What to work on. Print out the data below in full and exactly, skipping the pictures.

Object tally comparisons
=== Section Start ===

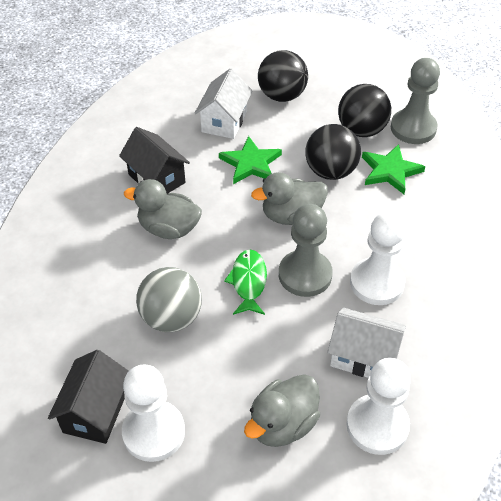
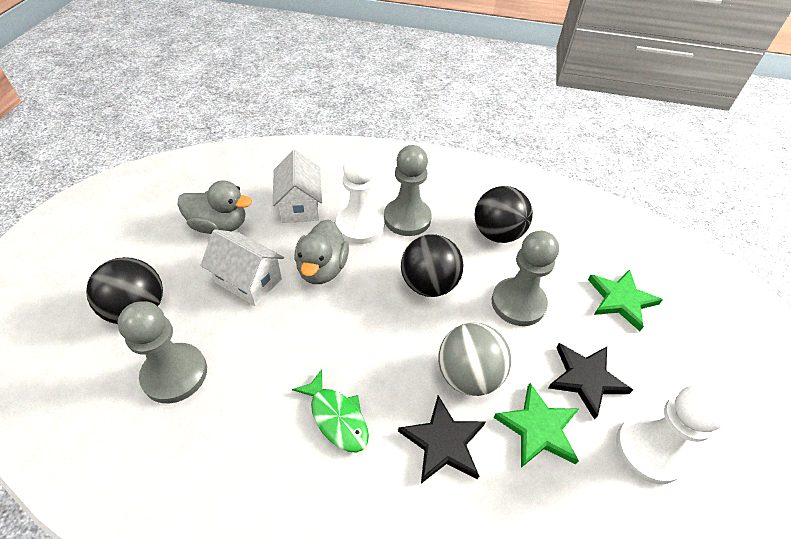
black house: [48,350,129,444] [119,127,190,194] = 2 -> none = 0
black star: none = 0 -> [398,395,486,484] [548,343,633,420] = 2
grey duck: [124,179,202,239] [244,374,320,447] [251,172,328,225] = 3 -> [177,180,252,234] [294,219,349,284] = 2
grey pawn: [279,204,333,297] [391,58,440,144] = 2 -> [118,301,207,403] [384,145,432,236] [492,231,559,326] = 3
white pawn: [122,364,185,462] [346,358,411,455] [350,212,406,305] = 3 -> [336,152,384,244] [616,385,729,484] = 2

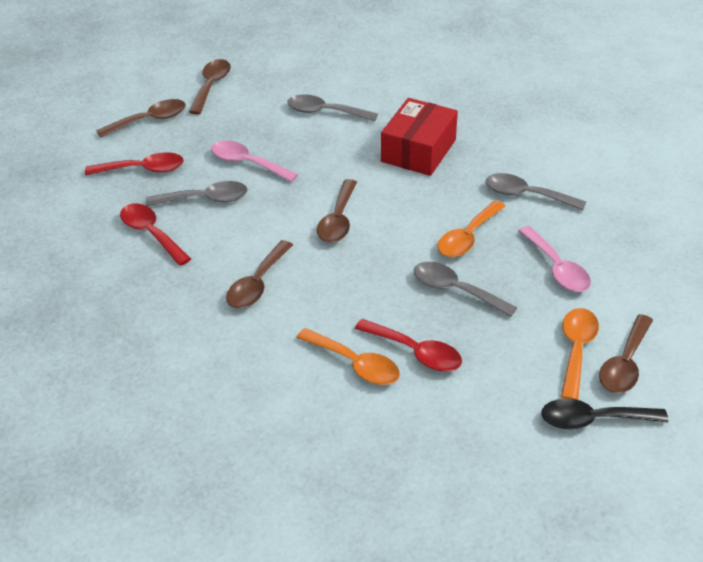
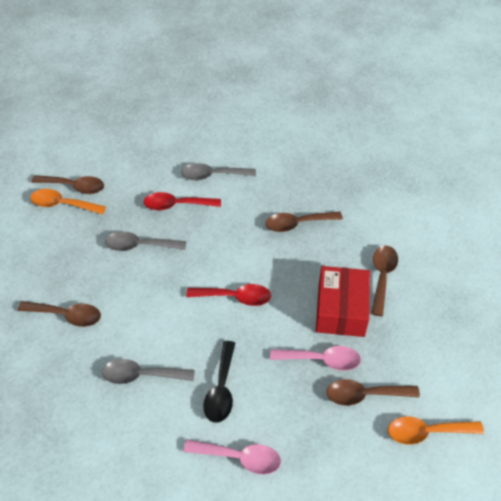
grey spoon: [146,181,248,206] [287,94,378,121] [414,262,517,317] [486,173,586,210] = 4 -> [102,359,195,384] [105,231,186,251] [181,163,256,180] = 3
orange spoon: [296,328,400,385] [438,200,506,257] [561,308,599,400] = 3 -> [30,189,106,215] [388,416,484,445] = 2
red spoon: [85,152,184,175] [120,203,191,266] [355,319,462,372] = 3 -> [143,192,221,210] [186,284,271,306] = 2

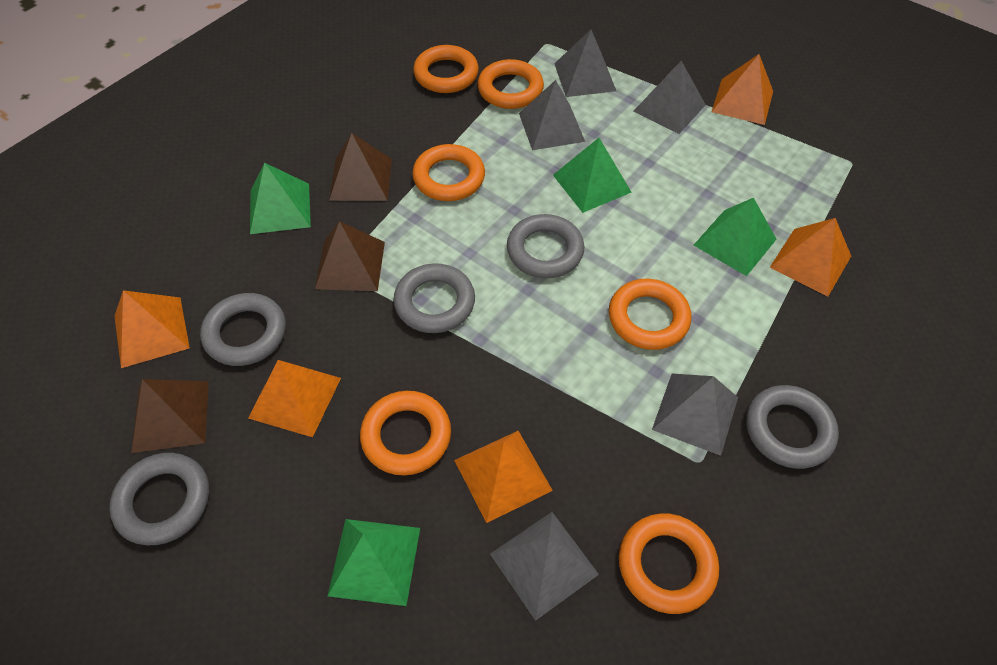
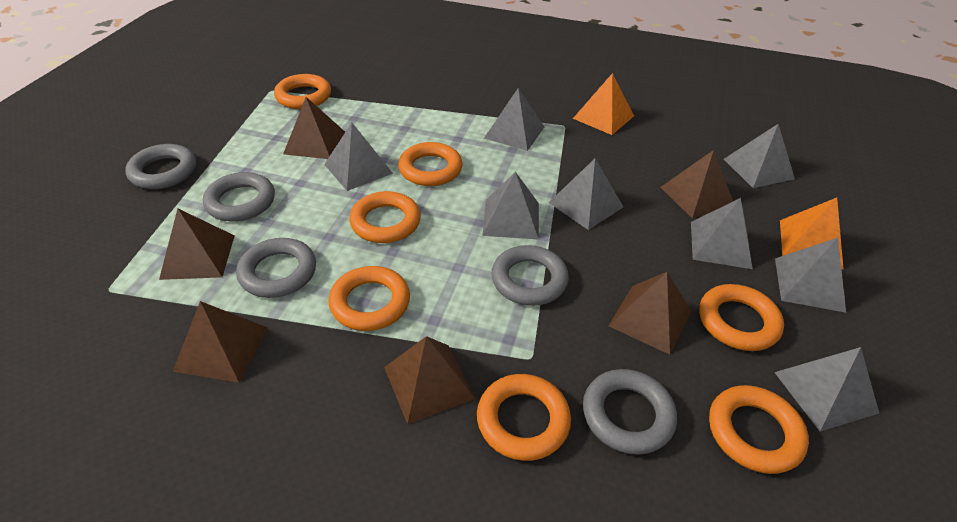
brown pyramid: [131,379,209,453] [315,221,385,291] [329,133,392,201] = 3 -> [159,209,235,280] [173,301,268,383] [283,97,345,159] [384,336,475,424] [608,272,691,355] [661,150,733,219] = 6
green pyramid: [250,162,311,234] [328,519,420,606] [553,138,632,213] [694,198,777,276] = 4 -> none = 0
grey pyramid: [490,512,599,621] [519,80,585,150] [554,29,616,97] [633,61,706,134] [652,373,738,456] = 5 -> [324,123,393,191] [482,172,539,239] [484,88,544,151] [548,158,623,230] [691,198,753,269] [724,124,795,188] [774,347,879,432] [775,238,846,313] = 8
orange pyramid: [114,290,190,368] [248,360,341,437] [454,431,553,523] [712,54,773,125] [770,218,851,296] = 5 -> [573,73,634,135] [780,198,844,270] = 2
orange ring: [360,391,451,475] [412,144,485,201] [413,45,479,93] [477,59,544,109] [609,279,691,350] [619,513,719,614] = 6 -> [274,74,331,109] [329,266,410,331] [349,191,421,243] [398,142,463,186] [477,374,571,461] [699,284,784,351] [709,385,809,474] = 7

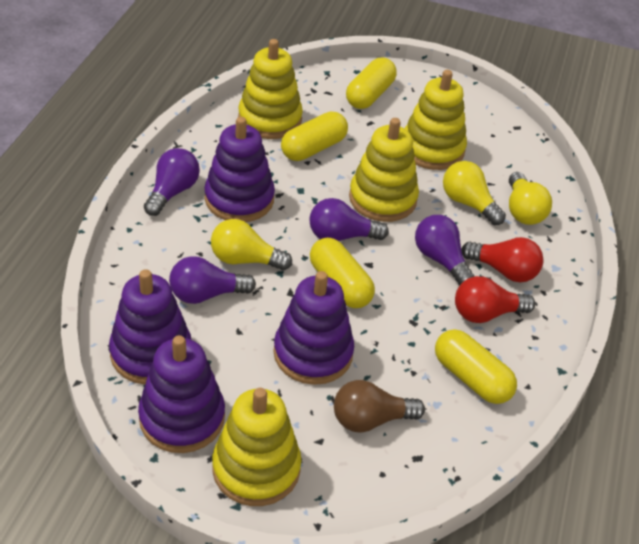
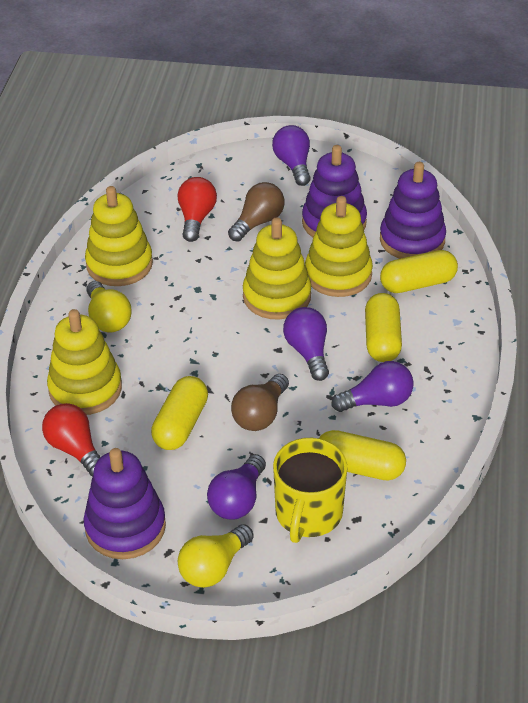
brown light bulb: [334,380,425,433] = 1 -> [228,182,285,242] [231,374,289,431] = 2
purple stacking toy: [109,269,191,385] [138,335,225,453] [204,117,275,222] [274,271,354,385] = 4 -> [84,448,166,559] [302,145,367,237] [380,162,446,259] = 3
yellow light bulb: [211,219,292,270] [443,161,506,225] [509,172,552,225] = 3 -> [87,281,132,332] [178,524,254,588] = 2
yellow mug: none = 0 -> [273,438,348,543] = 1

=== Section End ===

Result below.
black house: [48,350,129,444] [119,127,190,194] = 2 -> none = 0
black star: none = 0 -> [398,395,486,484] [548,343,633,420] = 2
grey duck: [124,179,202,239] [244,374,320,447] [251,172,328,225] = 3 -> [177,180,252,234] [294,219,349,284] = 2
grey pawn: [279,204,333,297] [391,58,440,144] = 2 -> [118,301,207,403] [384,145,432,236] [492,231,559,326] = 3
white pawn: [122,364,185,462] [346,358,411,455] [350,212,406,305] = 3 -> [336,152,384,244] [616,385,729,484] = 2

grey spoon: [146,181,248,206] [287,94,378,121] [414,262,517,317] [486,173,586,210] = 4 -> [102,359,195,384] [105,231,186,251] [181,163,256,180] = 3
orange spoon: [296,328,400,385] [438,200,506,257] [561,308,599,400] = 3 -> [30,189,106,215] [388,416,484,445] = 2
red spoon: [85,152,184,175] [120,203,191,266] [355,319,462,372] = 3 -> [143,192,221,210] [186,284,271,306] = 2

brown pyramid: [131,379,209,453] [315,221,385,291] [329,133,392,201] = 3 -> [159,209,235,280] [173,301,268,383] [283,97,345,159] [384,336,475,424] [608,272,691,355] [661,150,733,219] = 6
green pyramid: [250,162,311,234] [328,519,420,606] [553,138,632,213] [694,198,777,276] = 4 -> none = 0
grey pyramid: [490,512,599,621] [519,80,585,150] [554,29,616,97] [633,61,706,134] [652,373,738,456] = 5 -> [324,123,393,191] [482,172,539,239] [484,88,544,151] [548,158,623,230] [691,198,753,269] [724,124,795,188] [774,347,879,432] [775,238,846,313] = 8
orange pyramid: [114,290,190,368] [248,360,341,437] [454,431,553,523] [712,54,773,125] [770,218,851,296] = 5 -> [573,73,634,135] [780,198,844,270] = 2
orange ring: [360,391,451,475] [412,144,485,201] [413,45,479,93] [477,59,544,109] [609,279,691,350] [619,513,719,614] = 6 -> [274,74,331,109] [329,266,410,331] [349,191,421,243] [398,142,463,186] [477,374,571,461] [699,284,784,351] [709,385,809,474] = 7

brown light bulb: [334,380,425,433] = 1 -> [228,182,285,242] [231,374,289,431] = 2
purple stacking toy: [109,269,191,385] [138,335,225,453] [204,117,275,222] [274,271,354,385] = 4 -> [84,448,166,559] [302,145,367,237] [380,162,446,259] = 3
yellow light bulb: [211,219,292,270] [443,161,506,225] [509,172,552,225] = 3 -> [87,281,132,332] [178,524,254,588] = 2
yellow mug: none = 0 -> [273,438,348,543] = 1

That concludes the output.